:: ENTRIES PROVIDED ::

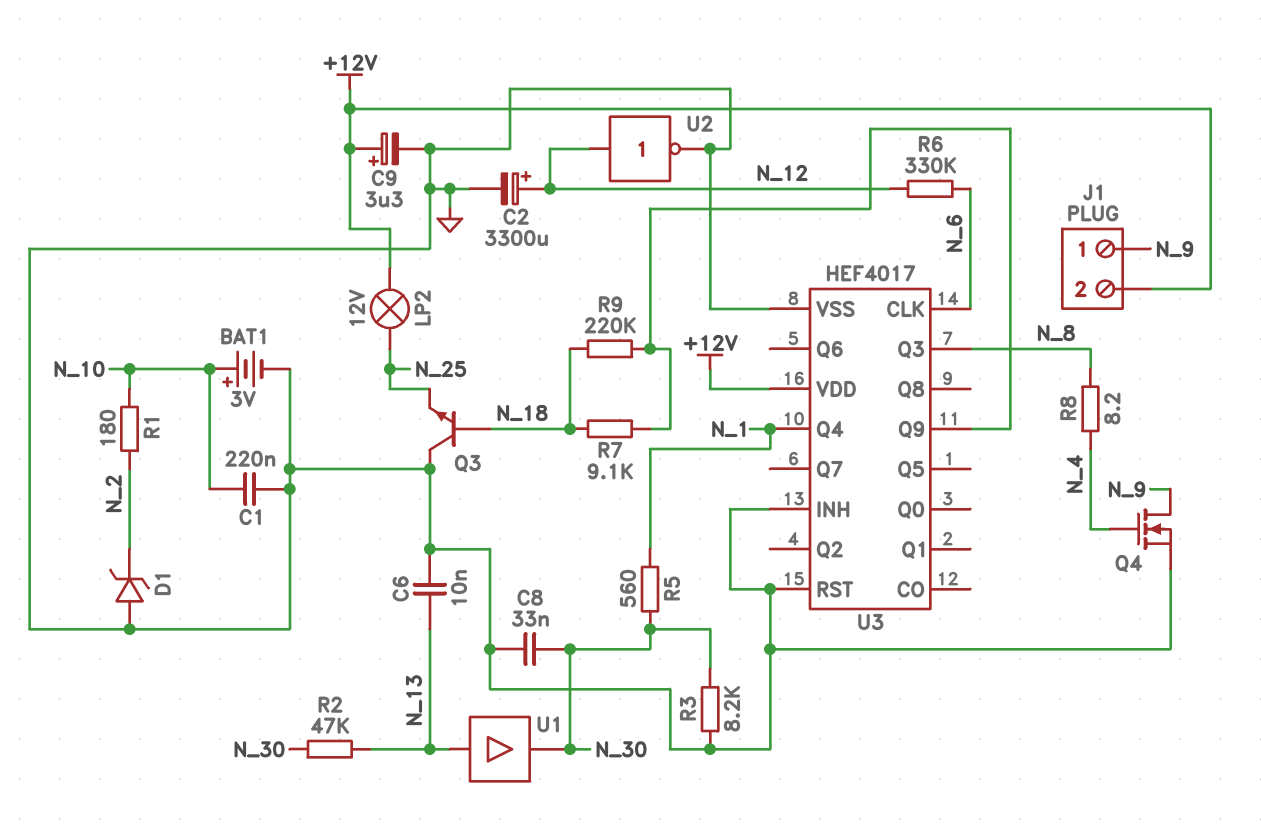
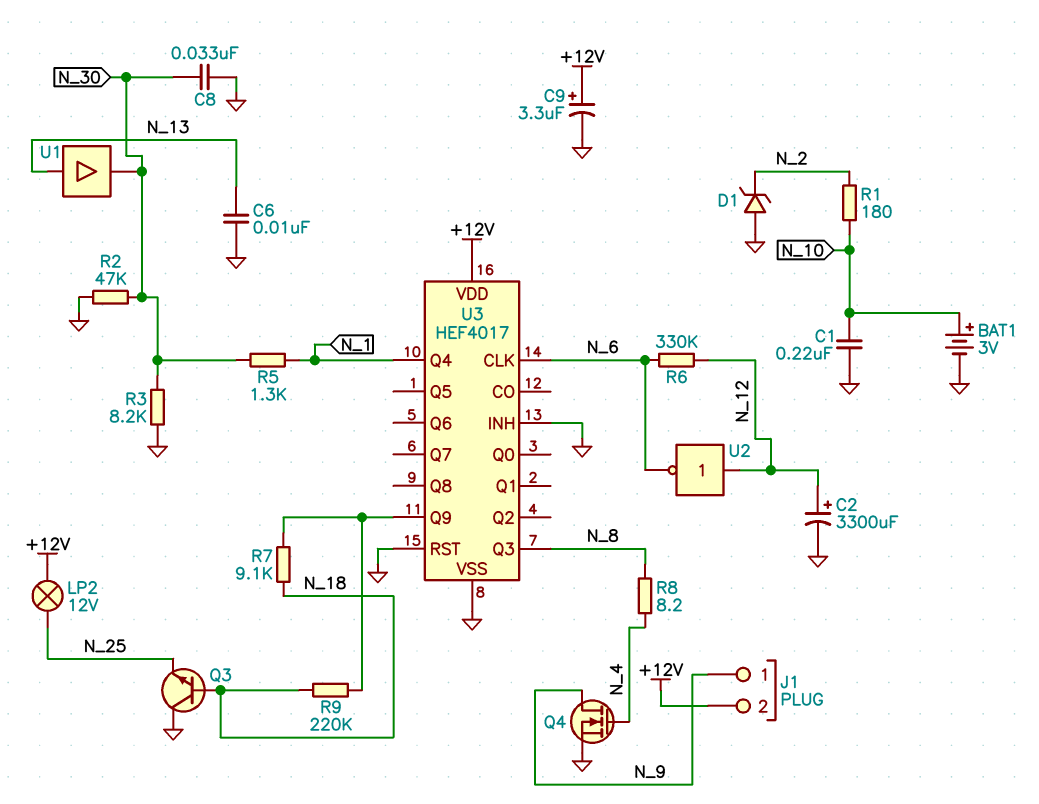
R2: 47k (N_13, N_30) -> 47k (GND, N_30)
R5: 560 (N_1, N_30) -> 1.3k (N_1, N_30)
U2: NOT (in N_12, out GND) -> NOT (in N_12, out N_6)

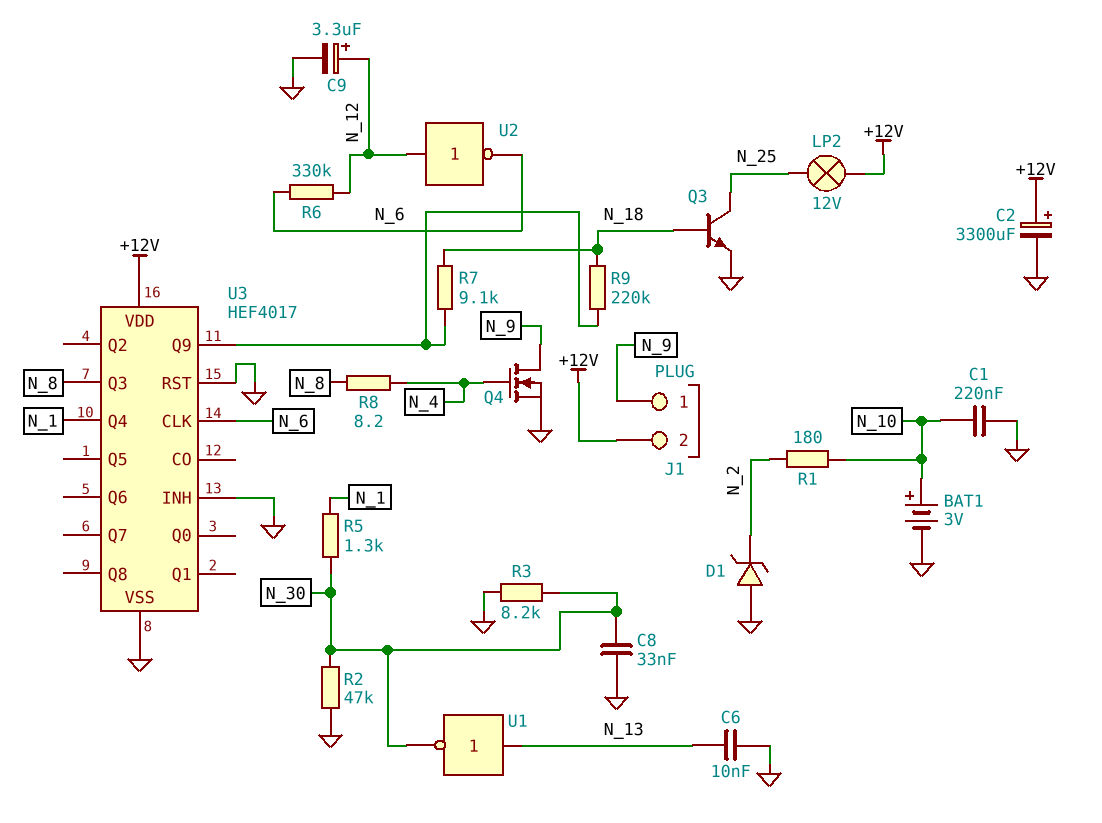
C2: 3300uF (plus N_12, minus GND) -> 3300uF (plus +12V, minus GND)
C9: 3.3uF (plus +12V, minus GND) -> 3.3uF (plus N_12, minus GND)
Q3: NPN (B N_18, C GND, E N_25) -> NPN (B N_18, C N_25, E GND)
U1: buffer (in N_13, out N_30) -> NOT (in N_13, out N_30)

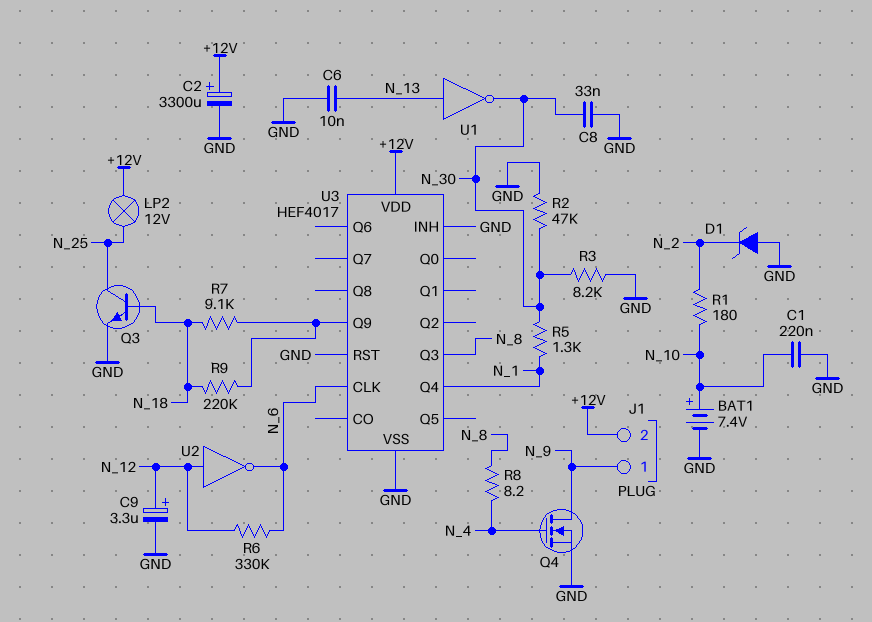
BAT1: 3V (plus N_10, minus GND) -> 7.4V (plus N_10, minus GND)

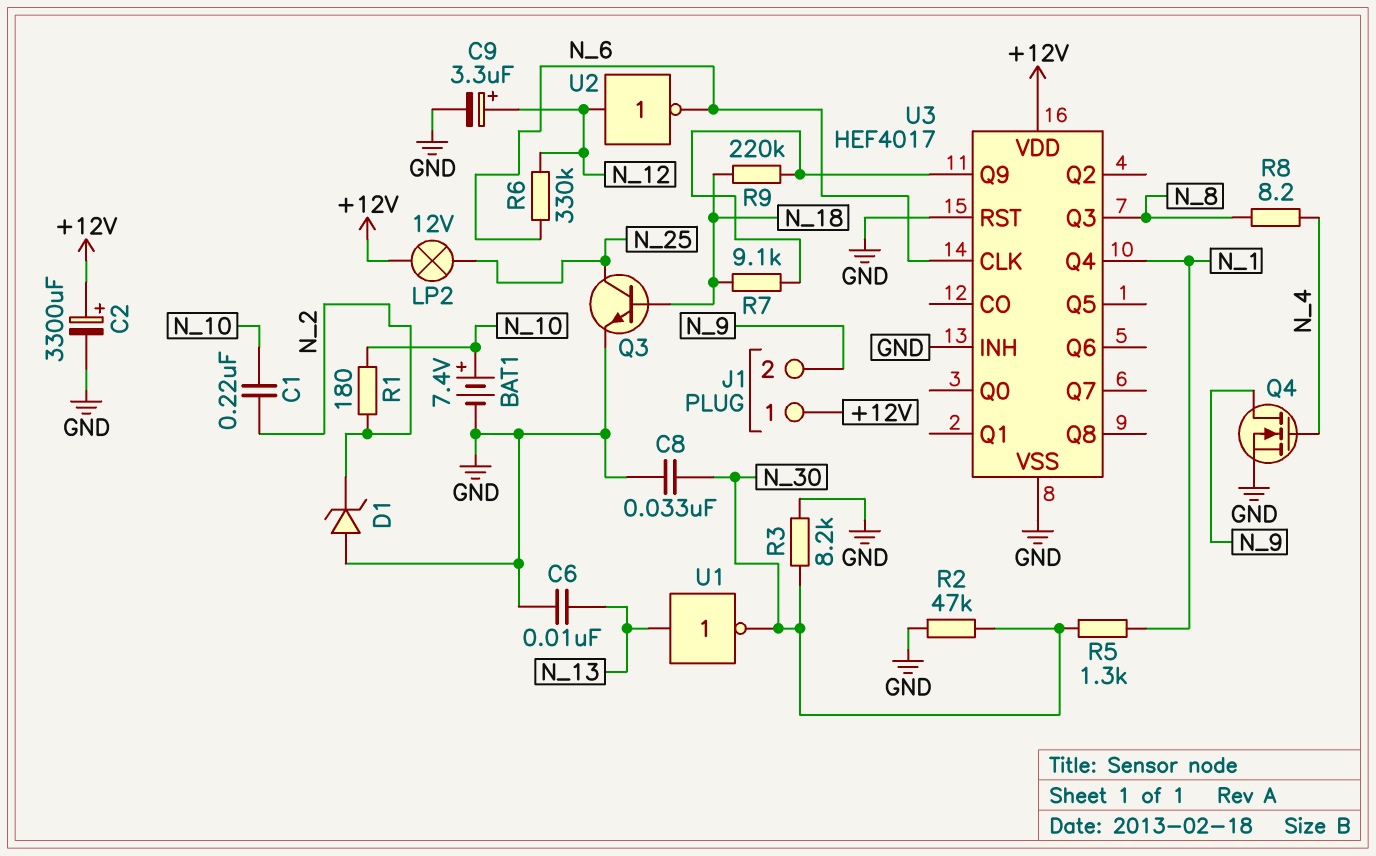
C1: 220nF (GND, N_10) -> 220nF (N_2, N_10)
J1 pin 1: N_9 -> +12V
J1 pin 2: +12V -> N_9

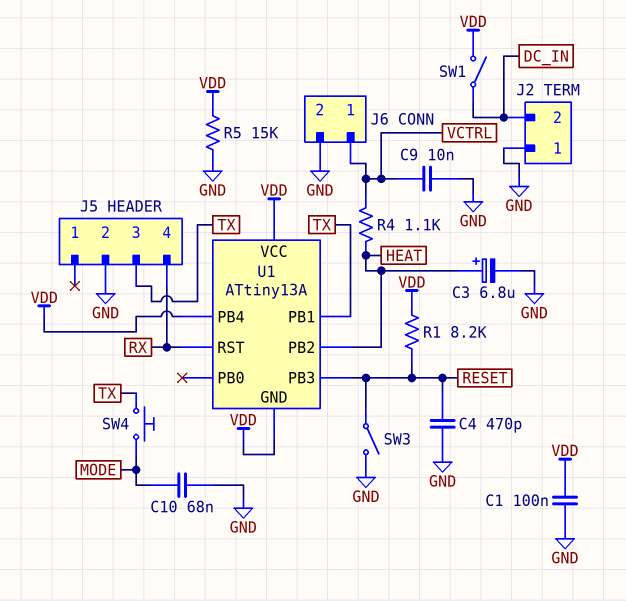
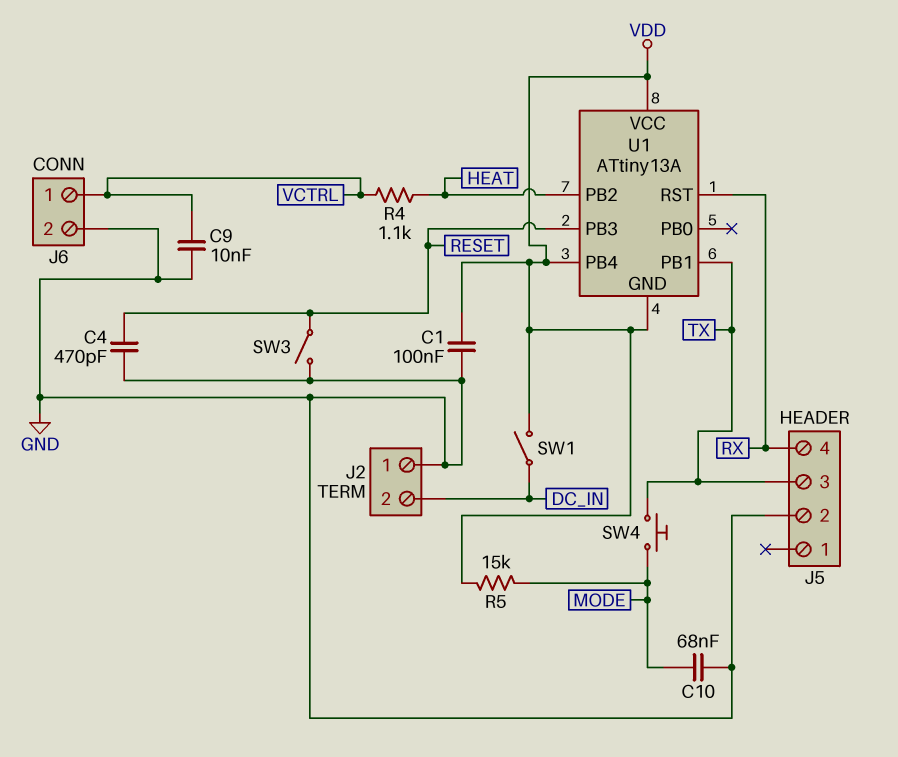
C3: 6.8uF (plus HEAT, minus GND) -> none
R1: 8.2k (RESET, VDD) -> none
R5: 15k (GND, VDD) -> 15k (MODE, VDD)

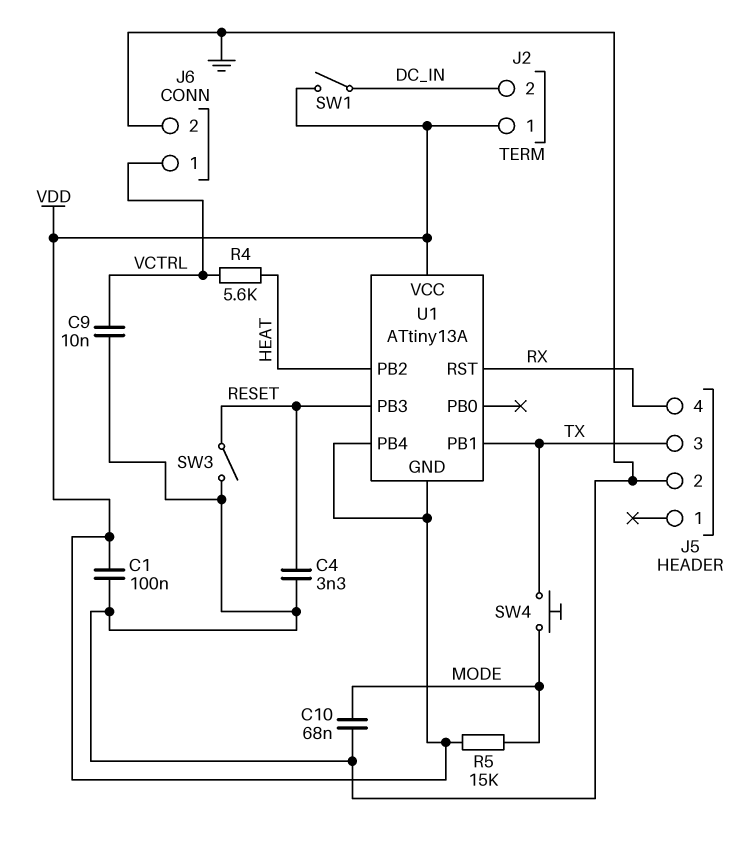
C4: 470pF (GND, RESET) -> 3.3nF (GND, RESET)
J2 pin 1: GND -> VDD
R4: 1.1k (HEAT, VCTRL) -> 5.6k (HEAT, VCTRL)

:::

WORK ITEM
Checking each line above, count the ones that hold the word "none" and state the total alone.

RESULT
2